• [Instructions to follow]: Below is some data. Retype exactly the lines starting at the one with "first_place: [518, 361]" and ending at the one with "first_place: [338, 504]".

• [Records to use]:

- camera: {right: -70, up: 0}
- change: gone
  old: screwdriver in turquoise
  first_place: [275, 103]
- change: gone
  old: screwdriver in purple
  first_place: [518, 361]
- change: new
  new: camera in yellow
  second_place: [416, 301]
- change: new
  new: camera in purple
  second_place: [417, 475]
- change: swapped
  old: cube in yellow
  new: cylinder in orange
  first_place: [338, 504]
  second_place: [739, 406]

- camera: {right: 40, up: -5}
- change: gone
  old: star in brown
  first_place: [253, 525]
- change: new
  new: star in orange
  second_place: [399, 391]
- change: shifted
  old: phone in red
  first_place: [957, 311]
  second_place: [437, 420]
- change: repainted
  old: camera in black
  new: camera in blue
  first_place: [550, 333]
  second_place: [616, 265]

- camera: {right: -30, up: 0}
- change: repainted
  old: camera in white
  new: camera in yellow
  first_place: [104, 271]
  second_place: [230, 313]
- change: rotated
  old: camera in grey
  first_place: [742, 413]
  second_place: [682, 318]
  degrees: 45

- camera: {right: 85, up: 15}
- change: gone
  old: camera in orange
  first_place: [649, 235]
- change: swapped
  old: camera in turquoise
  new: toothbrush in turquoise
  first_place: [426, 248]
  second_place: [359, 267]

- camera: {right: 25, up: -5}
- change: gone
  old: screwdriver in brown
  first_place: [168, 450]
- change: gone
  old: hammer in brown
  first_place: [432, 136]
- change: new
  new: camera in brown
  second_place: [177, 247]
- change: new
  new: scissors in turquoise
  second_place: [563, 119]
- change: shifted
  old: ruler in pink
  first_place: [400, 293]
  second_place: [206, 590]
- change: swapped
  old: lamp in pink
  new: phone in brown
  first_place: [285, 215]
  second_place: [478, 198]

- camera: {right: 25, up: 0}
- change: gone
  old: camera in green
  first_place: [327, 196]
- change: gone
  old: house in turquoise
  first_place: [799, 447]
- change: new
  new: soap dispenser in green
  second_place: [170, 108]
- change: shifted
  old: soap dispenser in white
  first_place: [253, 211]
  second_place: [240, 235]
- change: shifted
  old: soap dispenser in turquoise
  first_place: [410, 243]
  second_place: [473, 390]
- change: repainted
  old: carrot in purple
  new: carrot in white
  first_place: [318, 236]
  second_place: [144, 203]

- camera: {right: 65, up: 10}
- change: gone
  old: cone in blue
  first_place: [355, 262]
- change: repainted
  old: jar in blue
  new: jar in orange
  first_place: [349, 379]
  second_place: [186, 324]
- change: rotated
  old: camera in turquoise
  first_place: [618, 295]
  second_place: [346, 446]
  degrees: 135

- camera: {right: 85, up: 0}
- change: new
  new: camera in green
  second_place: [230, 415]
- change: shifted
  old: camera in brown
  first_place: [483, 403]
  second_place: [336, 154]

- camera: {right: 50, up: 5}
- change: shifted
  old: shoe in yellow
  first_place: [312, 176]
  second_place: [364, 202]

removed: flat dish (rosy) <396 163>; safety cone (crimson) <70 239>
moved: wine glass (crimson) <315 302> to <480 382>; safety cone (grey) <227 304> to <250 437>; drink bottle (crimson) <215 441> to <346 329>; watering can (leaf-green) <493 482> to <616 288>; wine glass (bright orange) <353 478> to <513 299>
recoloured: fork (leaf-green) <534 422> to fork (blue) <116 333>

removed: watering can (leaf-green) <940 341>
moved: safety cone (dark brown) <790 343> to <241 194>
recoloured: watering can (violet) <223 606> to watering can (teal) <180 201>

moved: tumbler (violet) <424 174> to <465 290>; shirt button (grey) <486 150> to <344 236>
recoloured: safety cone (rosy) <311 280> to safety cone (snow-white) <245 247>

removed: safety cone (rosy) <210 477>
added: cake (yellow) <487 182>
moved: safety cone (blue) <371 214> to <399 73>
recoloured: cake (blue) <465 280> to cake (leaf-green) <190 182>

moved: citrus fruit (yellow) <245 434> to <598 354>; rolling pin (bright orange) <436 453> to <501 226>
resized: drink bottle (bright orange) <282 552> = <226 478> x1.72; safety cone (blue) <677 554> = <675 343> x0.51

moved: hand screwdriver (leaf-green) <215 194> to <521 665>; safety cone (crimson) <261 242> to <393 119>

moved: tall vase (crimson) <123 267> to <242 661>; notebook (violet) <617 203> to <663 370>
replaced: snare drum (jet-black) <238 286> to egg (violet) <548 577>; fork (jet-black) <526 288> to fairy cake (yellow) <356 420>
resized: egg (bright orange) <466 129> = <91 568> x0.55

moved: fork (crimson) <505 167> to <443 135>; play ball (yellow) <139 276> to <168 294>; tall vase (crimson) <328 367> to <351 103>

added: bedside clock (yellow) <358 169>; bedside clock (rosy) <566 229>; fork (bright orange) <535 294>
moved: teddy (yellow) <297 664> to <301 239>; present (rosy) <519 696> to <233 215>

• [Completed task]:
  first_place: [518, 361]
- change: new
  new: camera in yellow
  second_place: [416, 301]
- change: new
  new: camera in purple
  second_place: [417, 475]
- change: swapped
  old: cube in yellow
  new: cylinder in orange
  first_place: [338, 504]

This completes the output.